■ Work task: Repeat every entry word for word, but leave the images out of your copy.

■ Dataset extract:
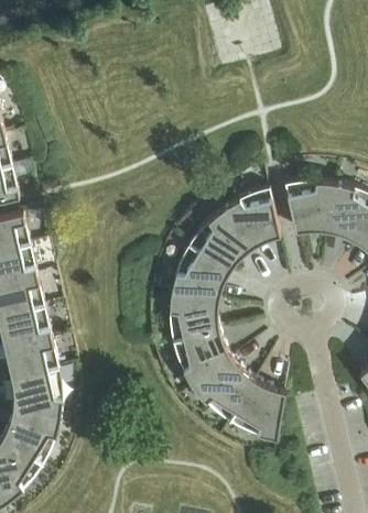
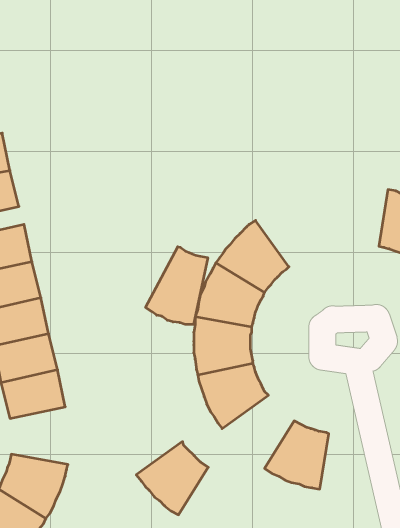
building: [283,182,335,232] -> none
building: [221,188,280,249] -> none
building: none -> [146,247,208,324]
building: [193,359,255,422] -> [136,442,208,515]
building: [11,369,62,418] -> none

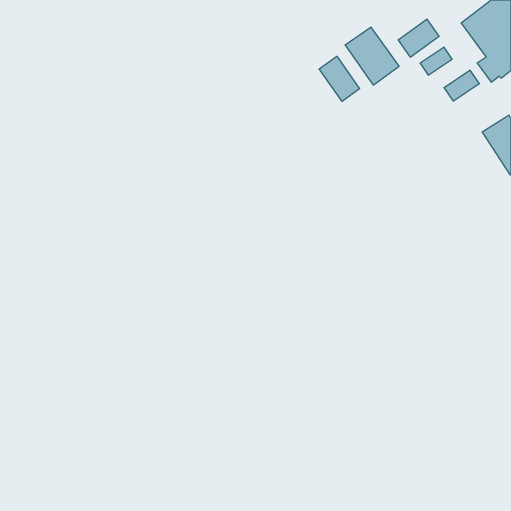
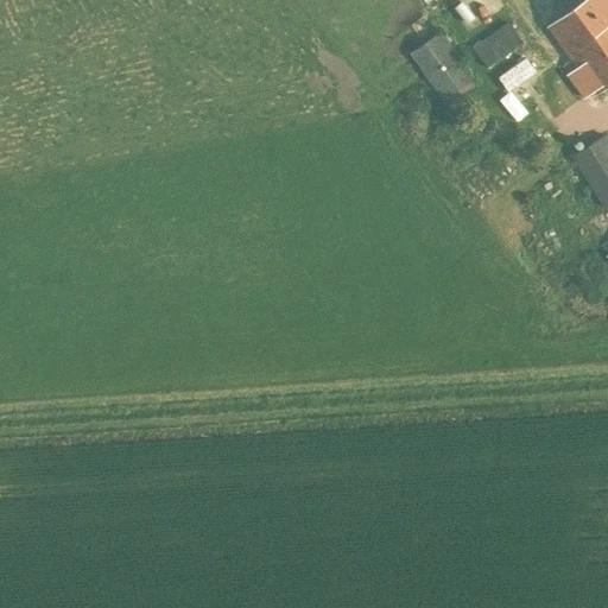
building: [319,56,360,101] -> none
building: [444,70,479,101] -> none

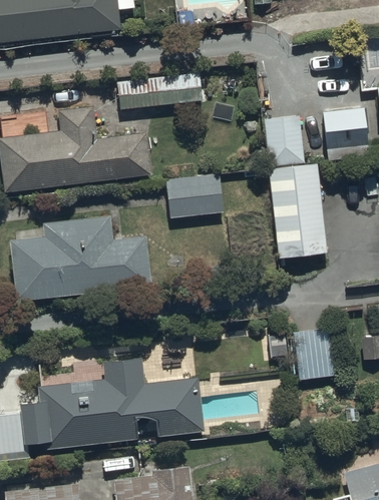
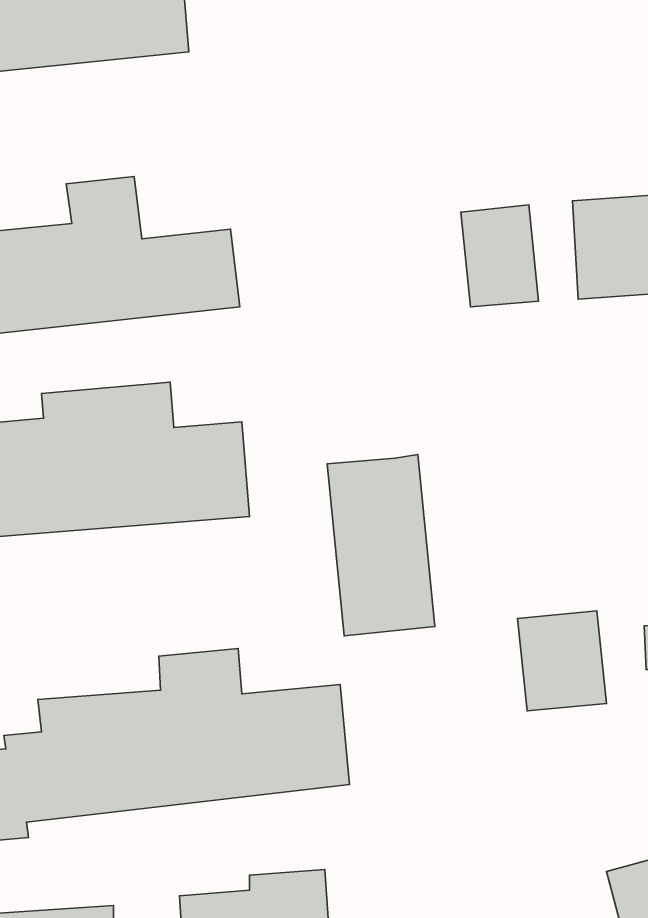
building: [119,71,204,108] -> none
building: [270,173,327,270] -> [327,454,435,636]
building: [166,175,223,219] -> none

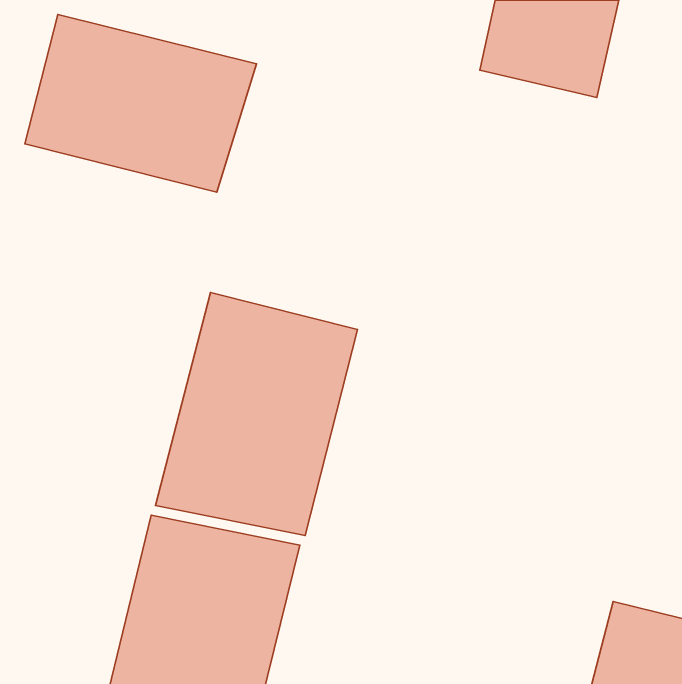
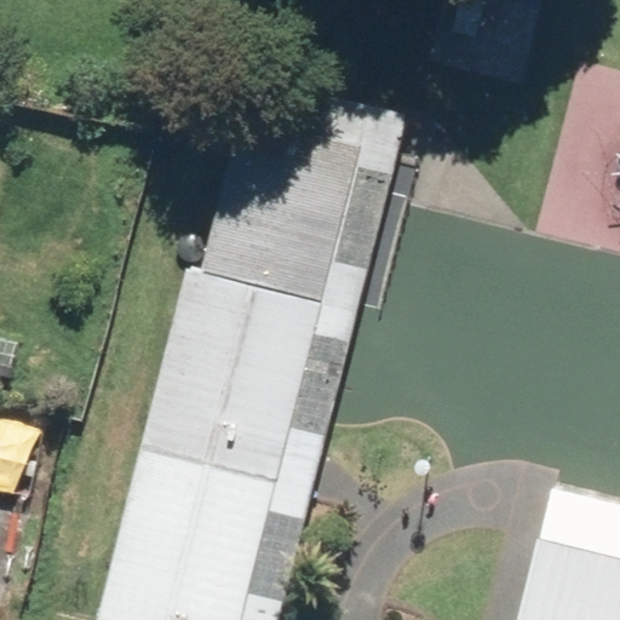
building: [25,14,257,192] -> none
building: none -> [203,78,385,306]

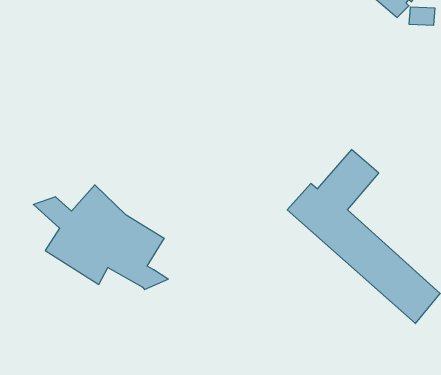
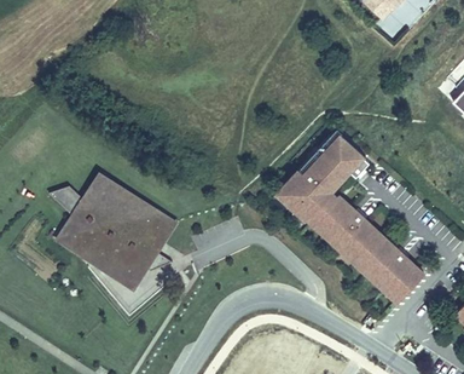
building: none -> [104,174,176,253]
building: none -> [53,235,147,290]

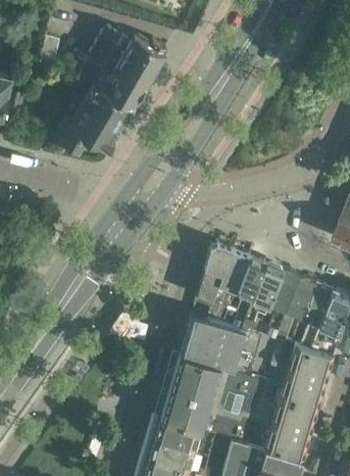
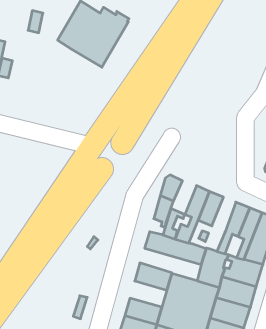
building: [54,87,133,158] -> none
building: [217,250,249,292] -> none
building: [265,271,298,338] -> none
building: [179,334,255,375] -> none
building: [166,375,212,408] -> none

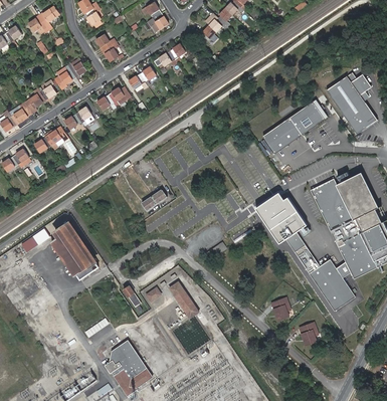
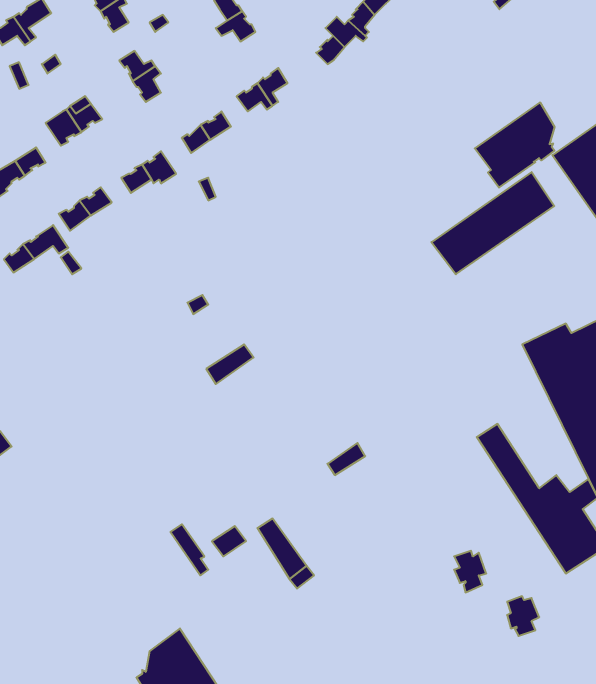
building: none -> [475,102,555,188]
building: [256,192,307,243] -> none
building: [51,222,100,281] -> none

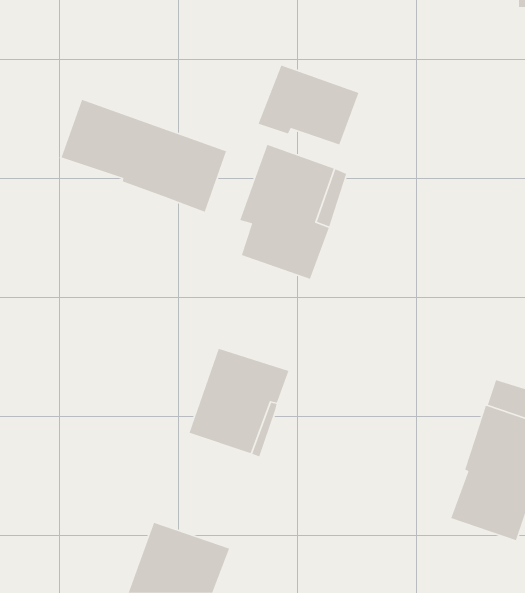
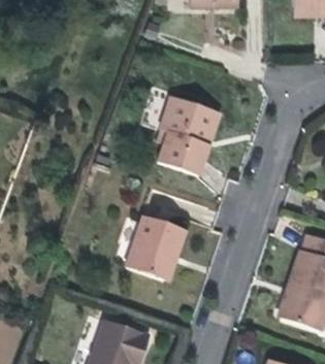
building: [258,64,360,146] -> none
building: [61,99,228,212] -> none

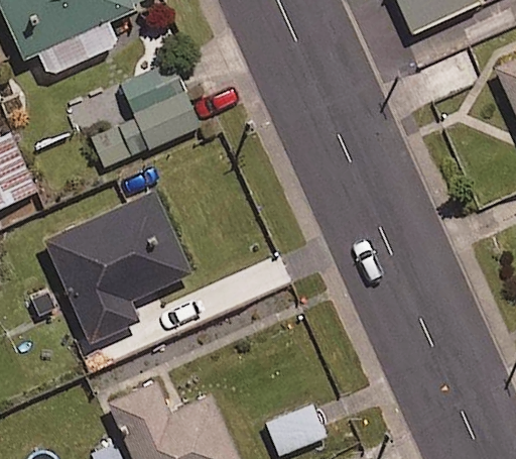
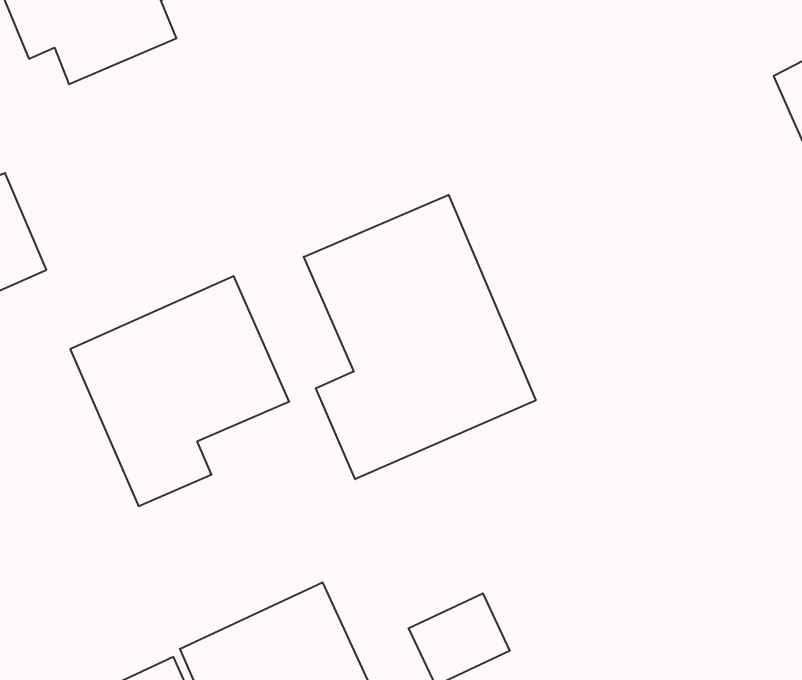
building: [89,63,198,166] -> none
building: none -> [304,195,536,479]

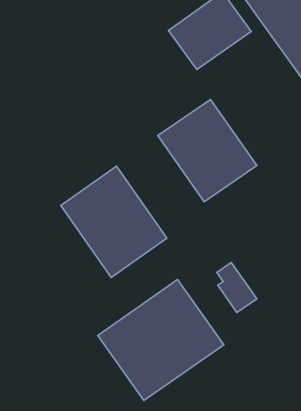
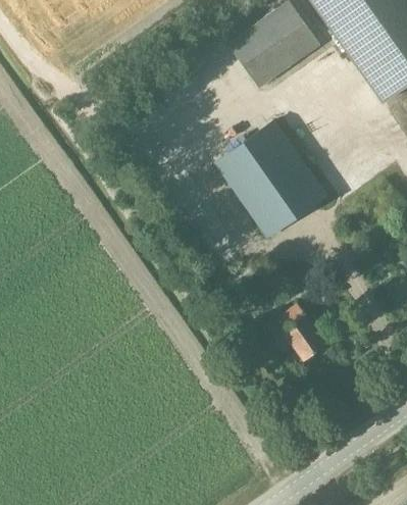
building: [61,166,167,277] -> none
building: [98,280,224,400] -> none

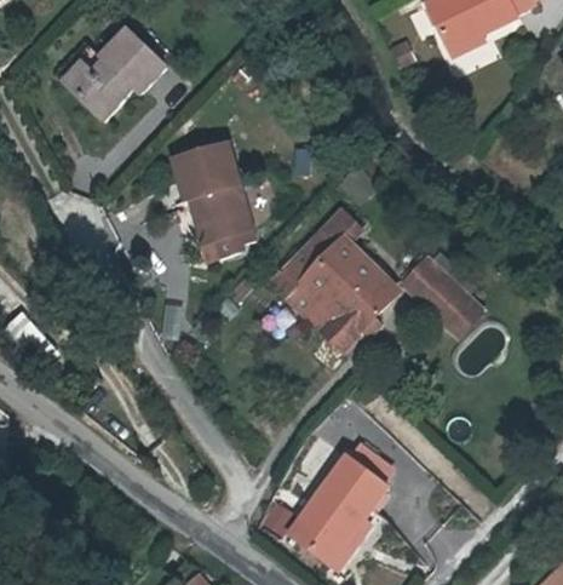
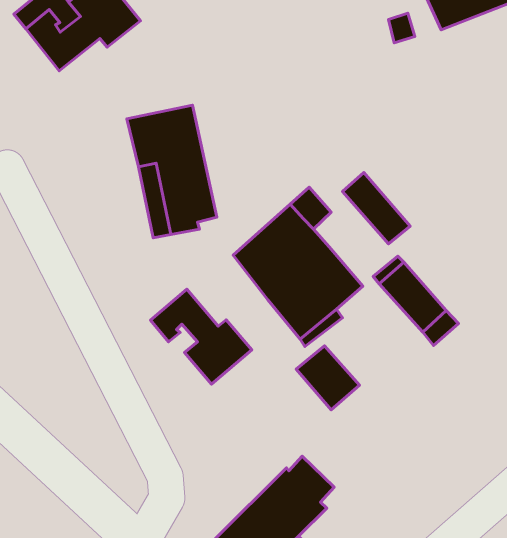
building: none -> [343,172,410,244]
building: none -> [150,289,252,384]
building: none -> [296,346,359,410]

■ Final answer:
building: [283,182,335,232] -> none
building: [221,188,280,249] -> none
building: none -> [146,247,208,324]
building: [193,359,255,422] -> [136,442,208,515]
building: [11,369,62,418] -> none

building: [319,56,360,101] -> none
building: [444,70,479,101] -> none

building: [119,71,204,108] -> none
building: [270,173,327,270] -> [327,454,435,636]
building: [166,175,223,219] -> none

building: [25,14,257,192] -> none
building: none -> [203,78,385,306]

building: none -> [104,174,176,253]
building: none -> [53,235,147,290]

building: [54,87,133,158] -> none
building: [217,250,249,292] -> none
building: [265,271,298,338] -> none
building: [179,334,255,375] -> none
building: [166,375,212,408] -> none

building: none -> [475,102,555,188]
building: [256,192,307,243] -> none
building: [51,222,100,281] -> none

building: [258,64,360,146] -> none
building: [61,99,228,212] -> none

building: [89,63,198,166] -> none
building: none -> [304,195,536,479]

building: [61,166,167,277] -> none
building: [98,280,224,400] -> none

building: none -> [343,172,410,244]
building: none -> [150,289,252,384]
building: none -> [296,346,359,410]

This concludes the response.